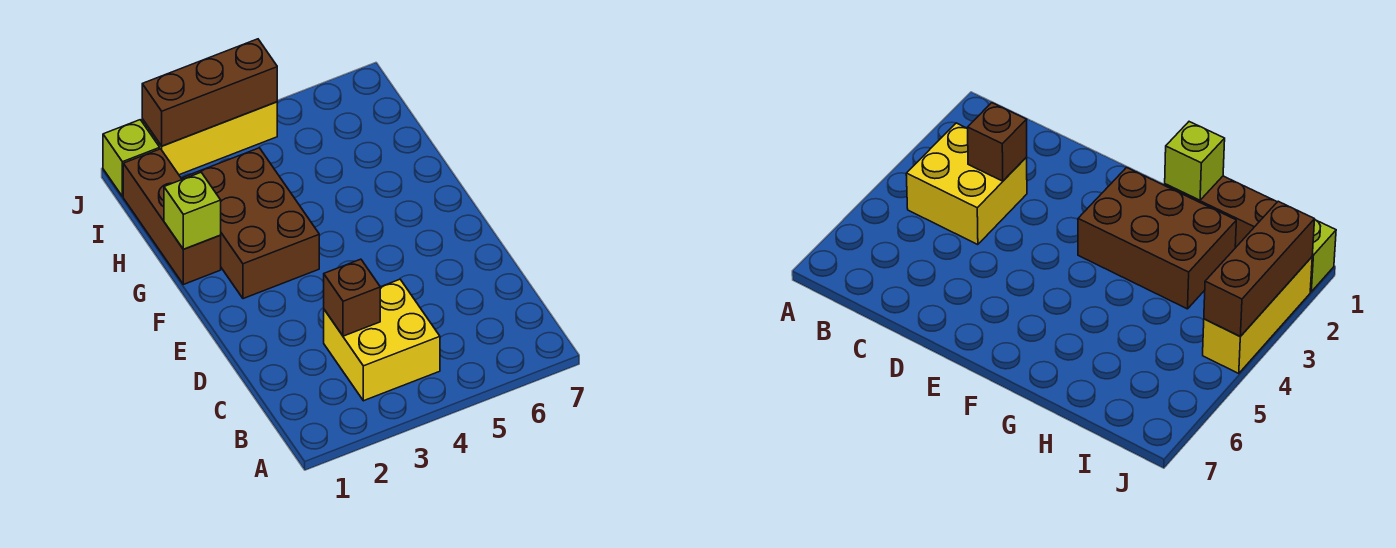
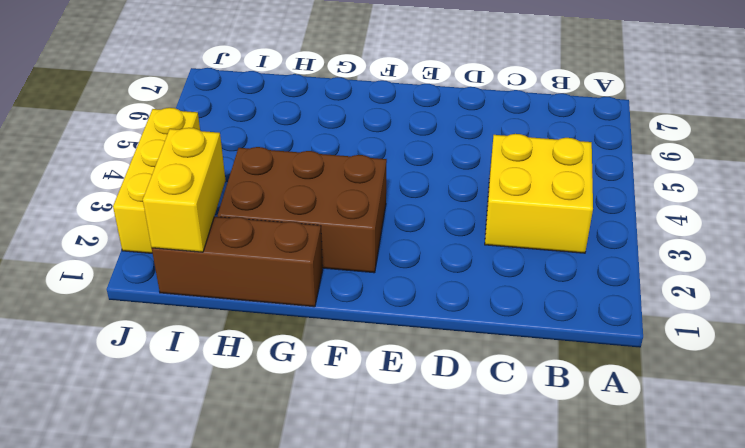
yellow 1x2 brick [143,128,226,252] -> none
none -> lime 1x1 brick [103,120,160,197]
none -> brown 1x1 brick [324,259,380,336]

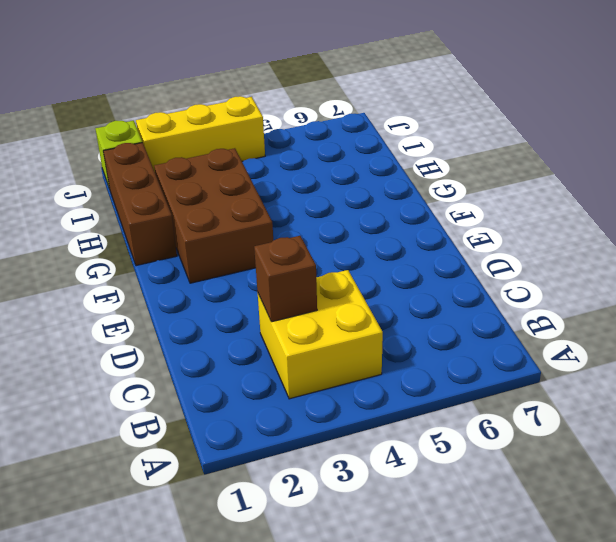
none -> lime 1x1 brick [164,172,221,249]
none -> brown 1x3 brick [142,39,277,146]

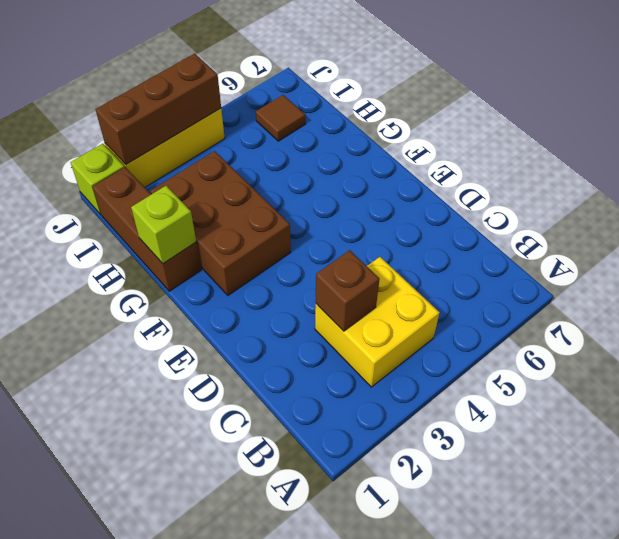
brown 1x1 tile [256,95,306,141] -> none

◆ **PROBLEM DESCRIPTION**
Above are the records. Copy every line in them holding "brick".

◆ **OUTPUT**
yellow 1x2 brick [143,128,226,252] -> none
none -> lime 1x1 brick [103,120,160,197]
none -> brown 1x1 brick [324,259,380,336]
none -> lime 1x1 brick [164,172,221,249]
none -> brown 1x3 brick [142,39,277,146]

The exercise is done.